**Directions**: An exact copy of the data is required. No picture may appear in it.

* * * *

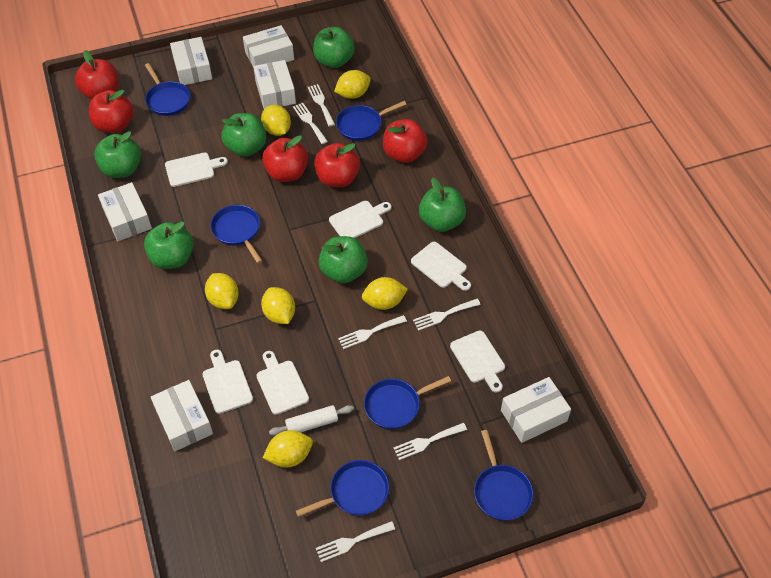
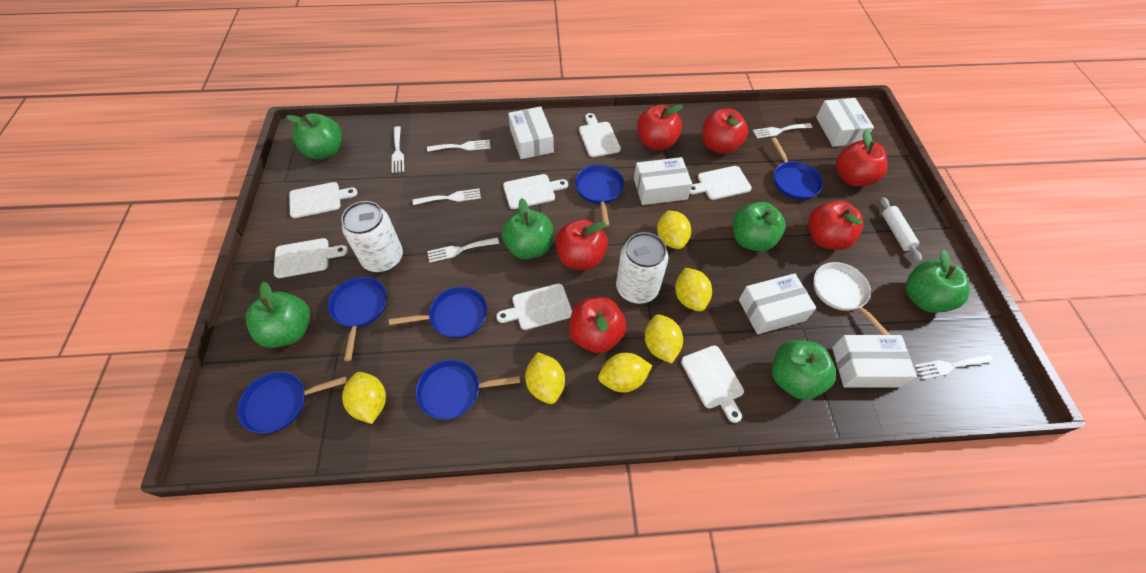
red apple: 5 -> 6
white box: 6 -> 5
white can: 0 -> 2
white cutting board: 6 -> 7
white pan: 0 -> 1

* * * *

**Task solution**:
red apple: 5 -> 6
white box: 6 -> 5
white can: 0 -> 2
white cutting board: 6 -> 7
white pan: 0 -> 1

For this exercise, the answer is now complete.